▶ _TASK OBJECTIVE_: Could you copy each text line in the rows below word for word, omitting the pictures?

Dataset excerpts:
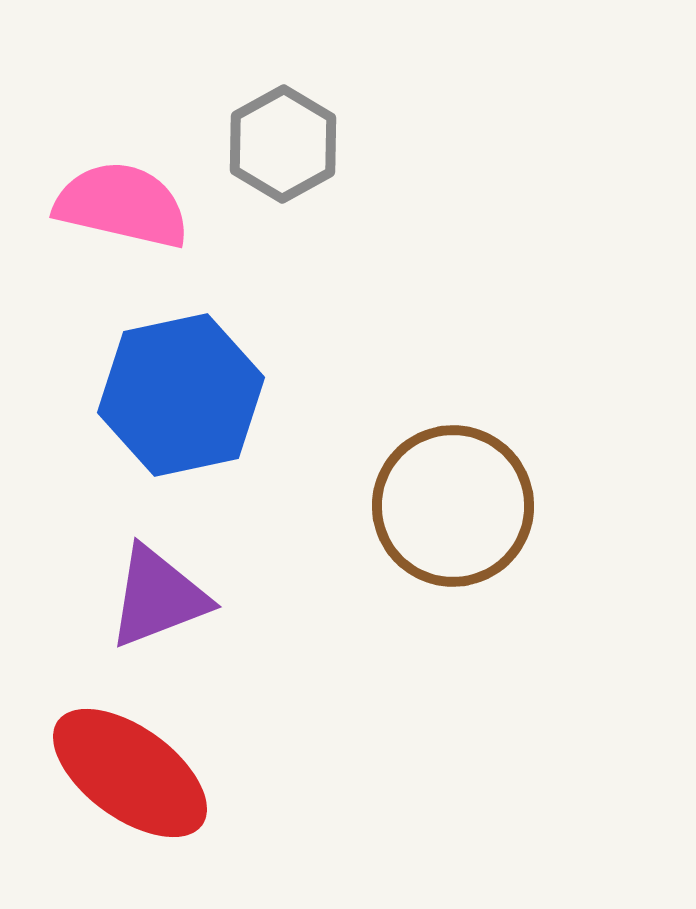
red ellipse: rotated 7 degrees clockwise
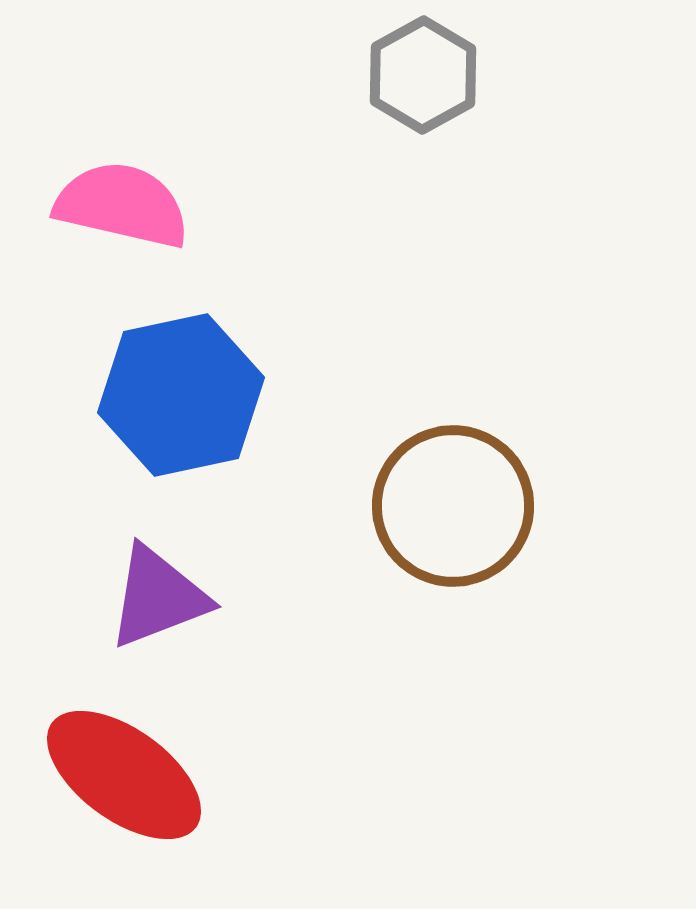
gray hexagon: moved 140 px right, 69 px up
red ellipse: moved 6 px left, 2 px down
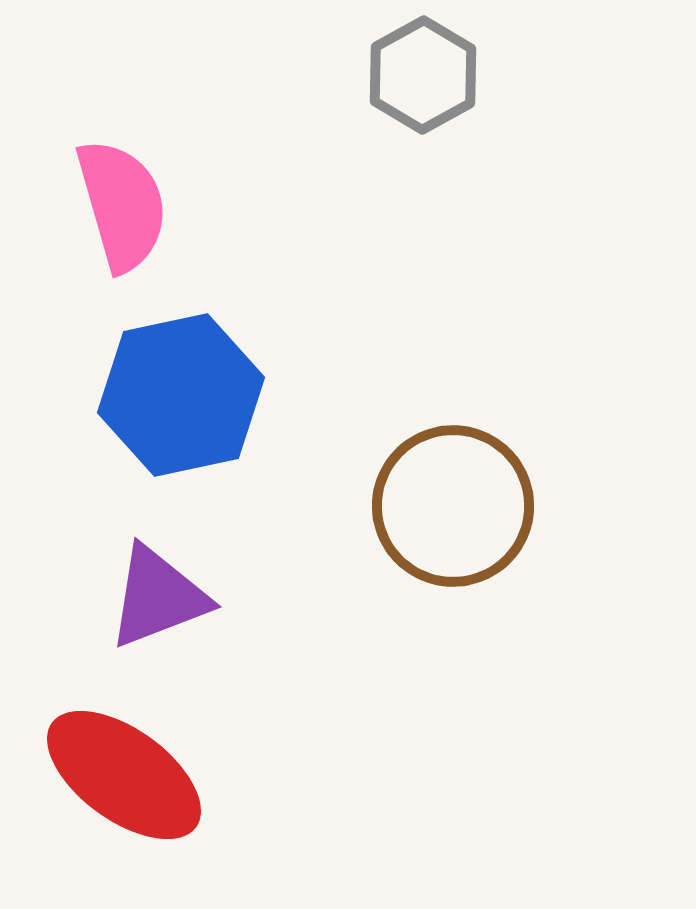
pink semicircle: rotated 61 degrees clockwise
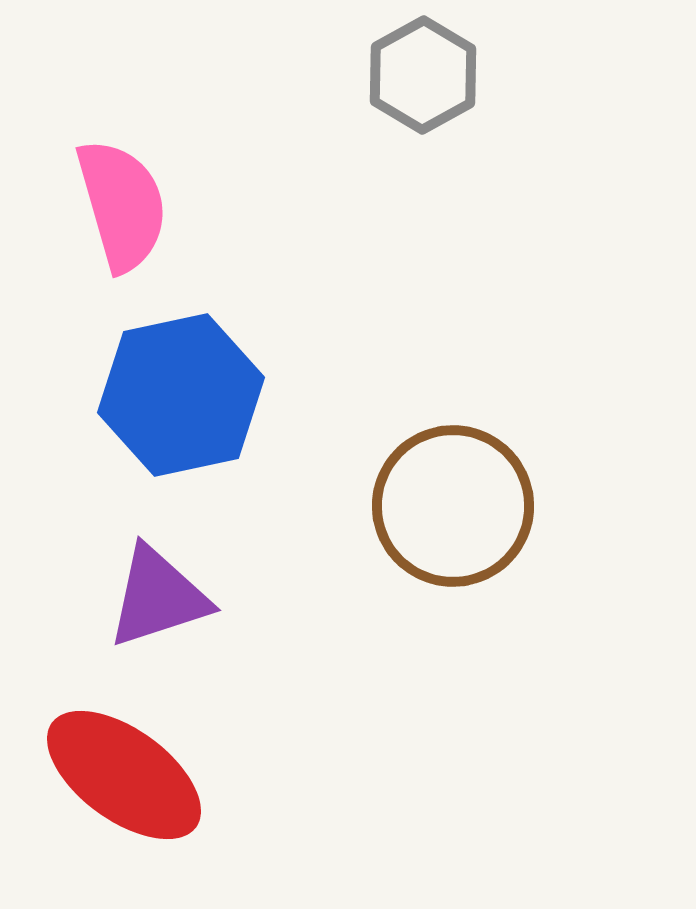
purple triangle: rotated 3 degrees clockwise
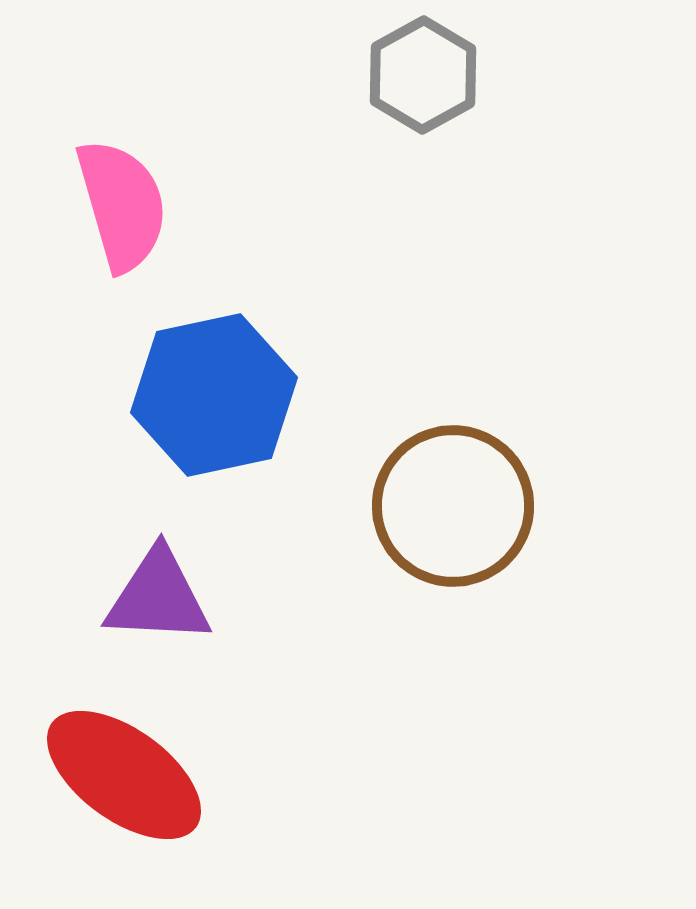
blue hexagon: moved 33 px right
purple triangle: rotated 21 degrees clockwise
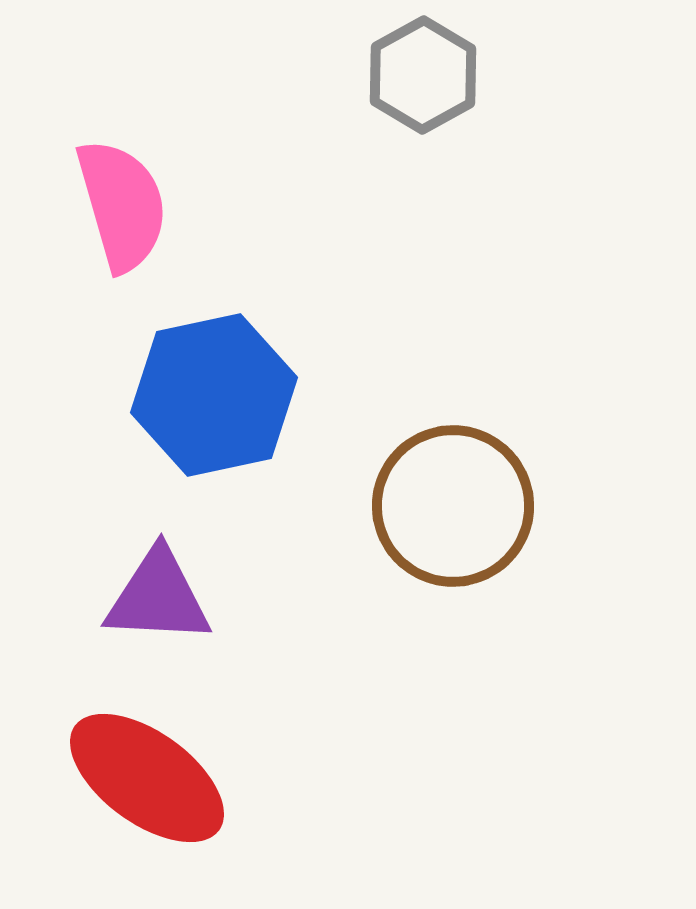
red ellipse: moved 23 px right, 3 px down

▶ _RESPONSE_:
red ellipse: rotated 7 degrees clockwise
gray hexagon: moved 140 px right, 69 px up
red ellipse: moved 6 px left, 2 px down
pink semicircle: rotated 61 degrees clockwise
purple triangle: rotated 3 degrees clockwise
blue hexagon: moved 33 px right
purple triangle: rotated 21 degrees clockwise
red ellipse: moved 23 px right, 3 px down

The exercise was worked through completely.